• DATA SHOWN
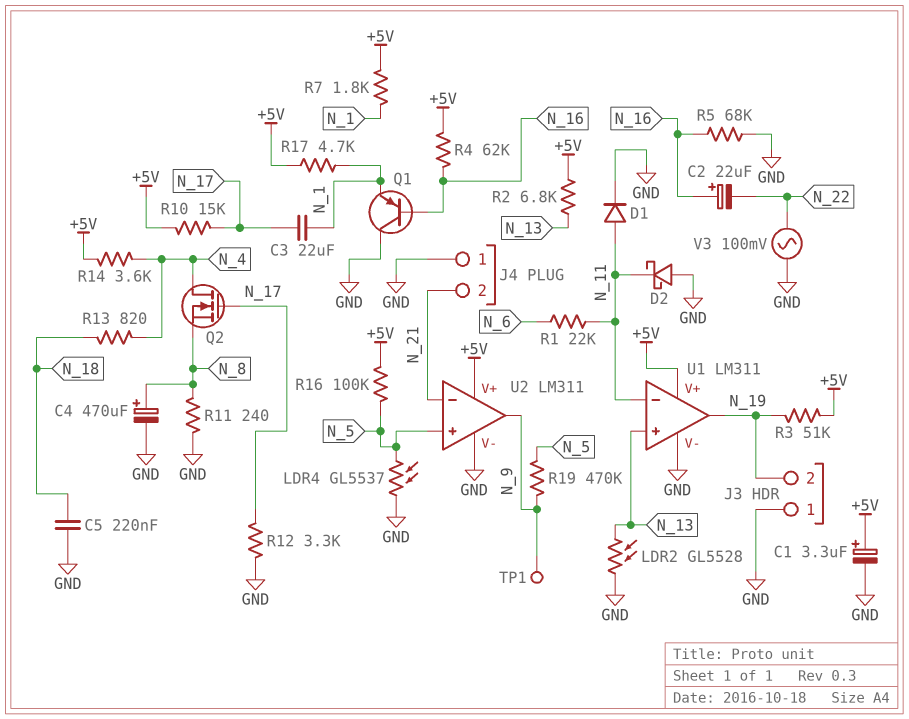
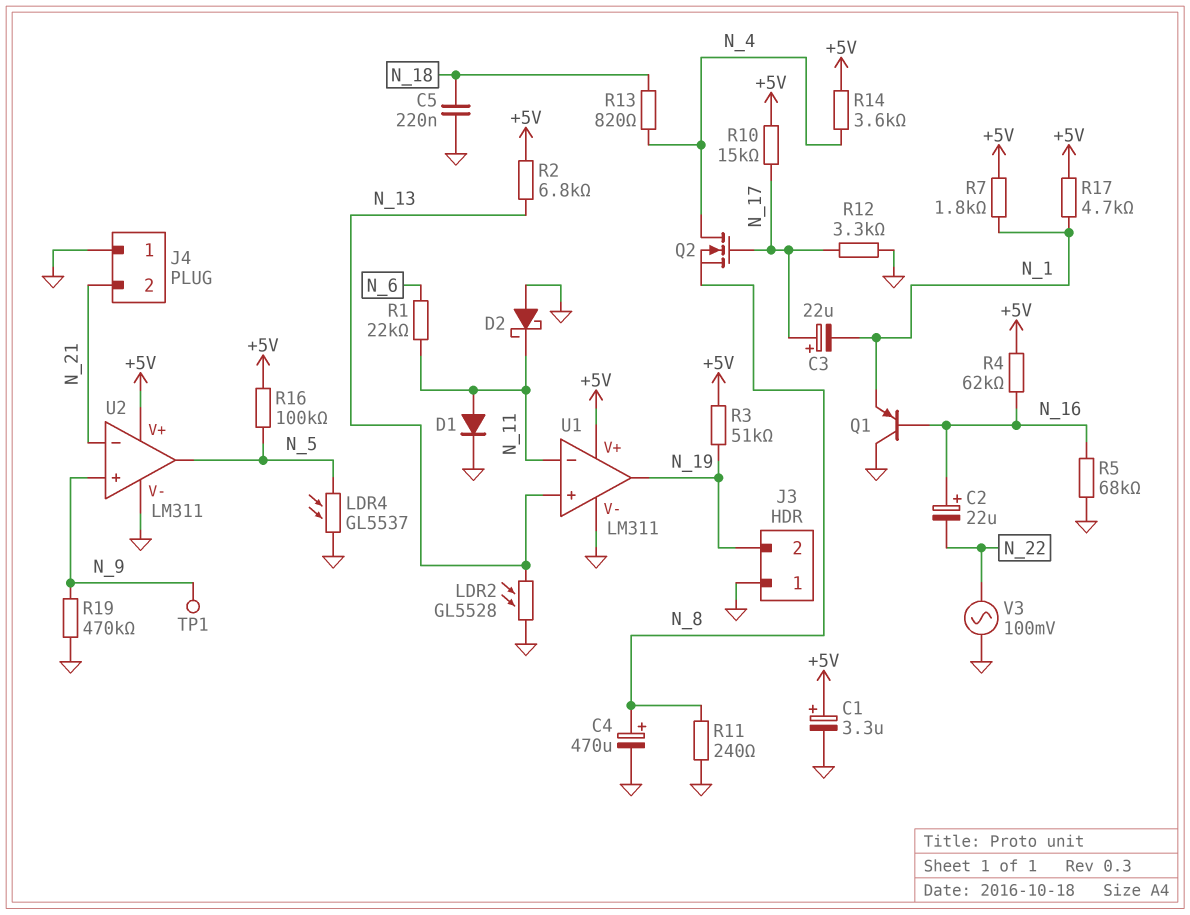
C3: 22uF (N_1, N_17) -> 22uF (plus N_17, minus N_1)
R19: 470k (N_5, N_9) -> 470k (GND, N_9)
U2 pin in+: N_5 -> N_9
U2 pin out: N_9 -> N_5

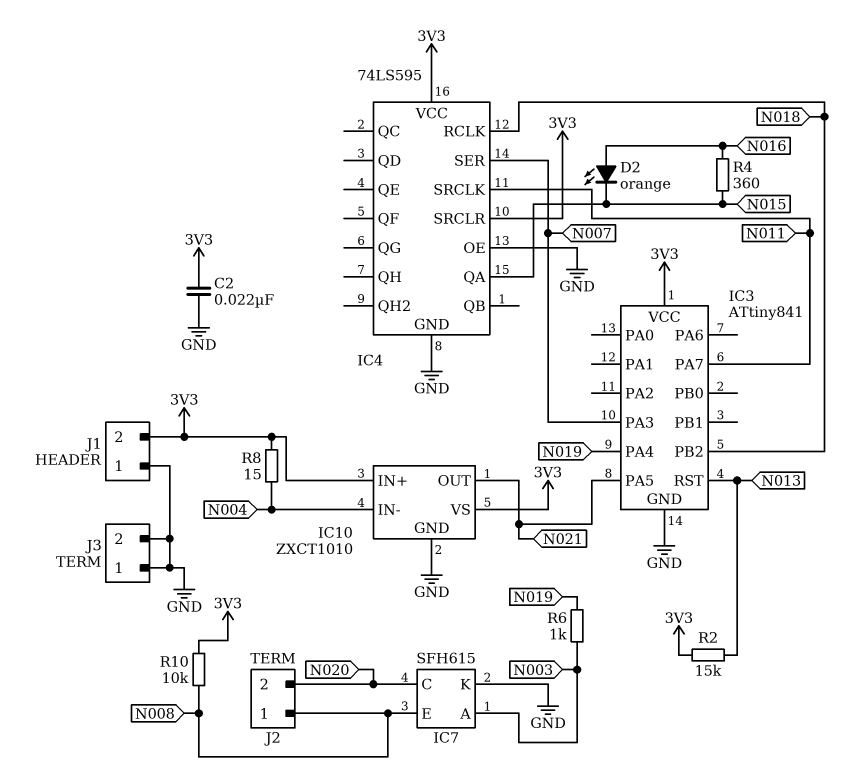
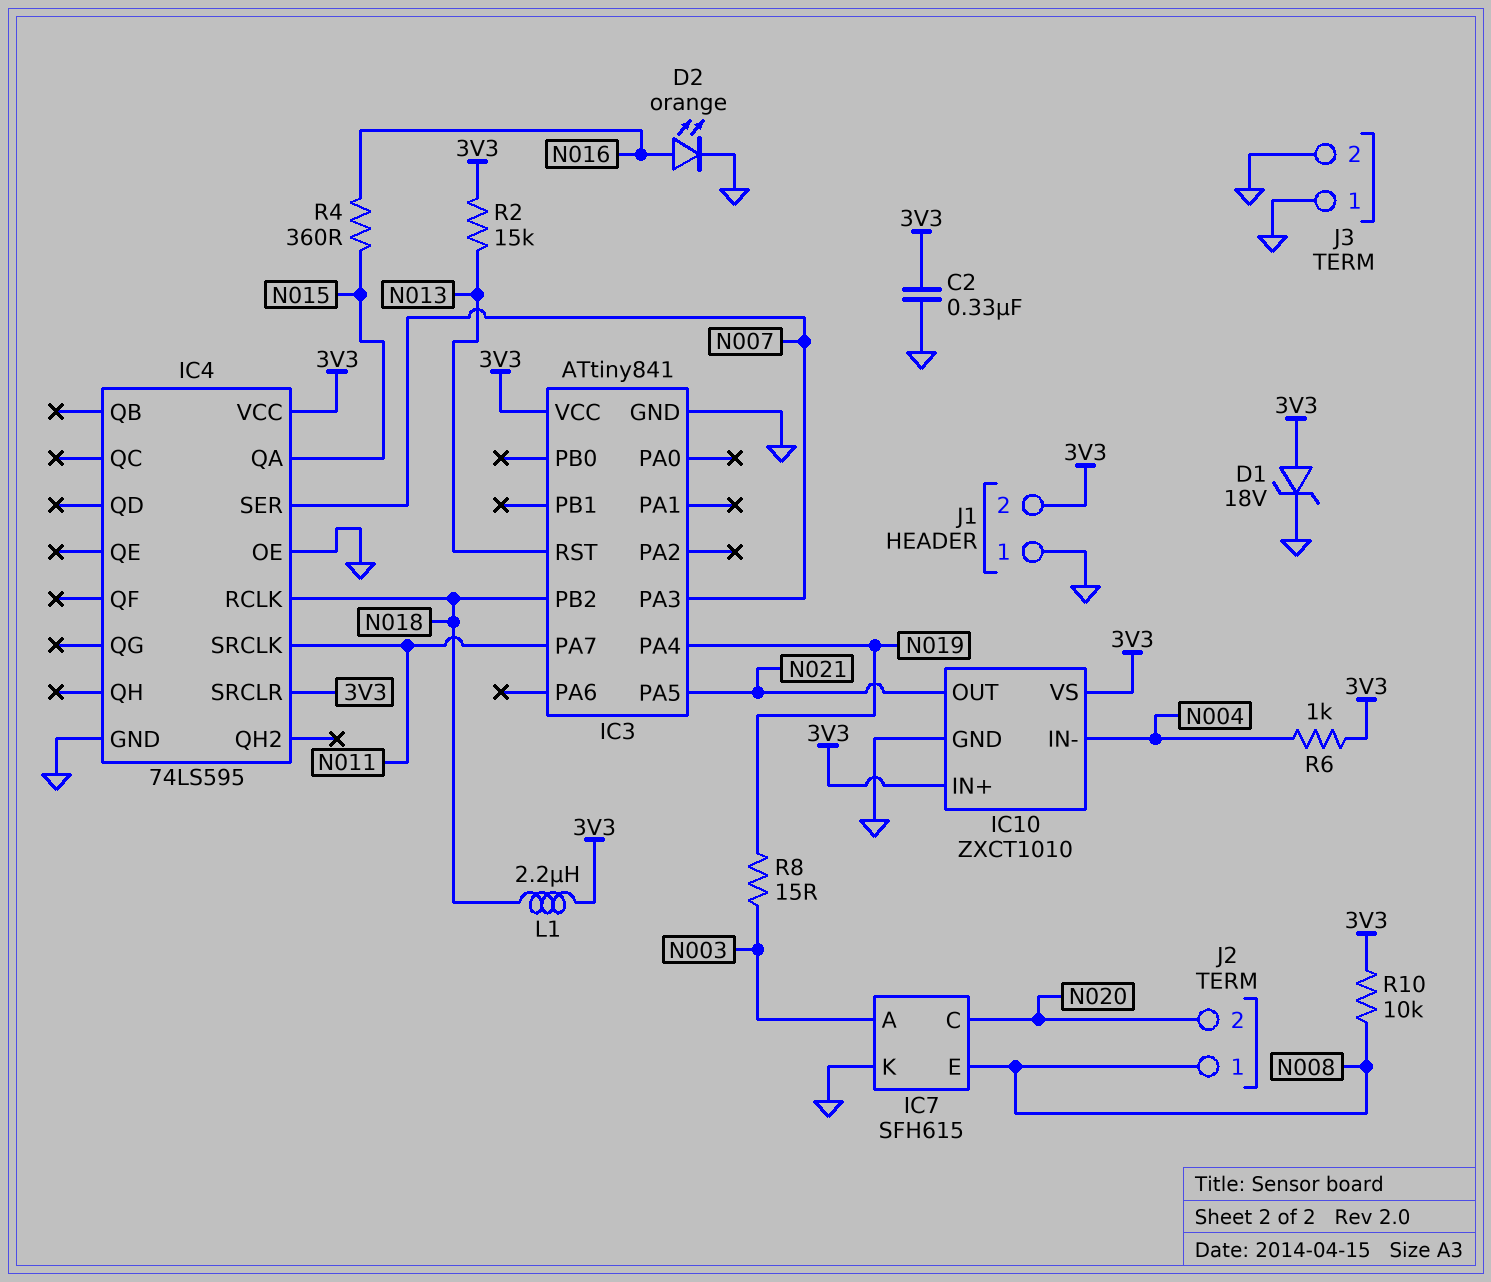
C2: 22nF (3V3, GND) -> 330nF (3V3, GND)
D1: none -> zener 18V (A 3V3, K GND)
D2: LED orange (A N016, K N015) -> LED orange (A N016, K GND)
L1: none -> 2.2uH (3V3, N018)
R6: 1k (N003, N019) -> 1k (3V3, N004)
R8: 15 (3V3, N004) -> 15 (N003, N019)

• PROBLEM DETAILS
A faithful reproduction of every entry, with no pictures, is the expected answer.

• RESPONSE TO THIS EXERCISE
C3: 22uF (N_1, N_17) -> 22uF (plus N_17, minus N_1)
R19: 470k (N_5, N_9) -> 470k (GND, N_9)
U2 pin in+: N_5 -> N_9
U2 pin out: N_9 -> N_5

C2: 22nF (3V3, GND) -> 330nF (3V3, GND)
D1: none -> zener 18V (A 3V3, K GND)
D2: LED orange (A N016, K N015) -> LED orange (A N016, K GND)
L1: none -> 2.2uH (3V3, N018)
R6: 1k (N003, N019) -> 1k (3V3, N004)
R8: 15 (3V3, N004) -> 15 (N003, N019)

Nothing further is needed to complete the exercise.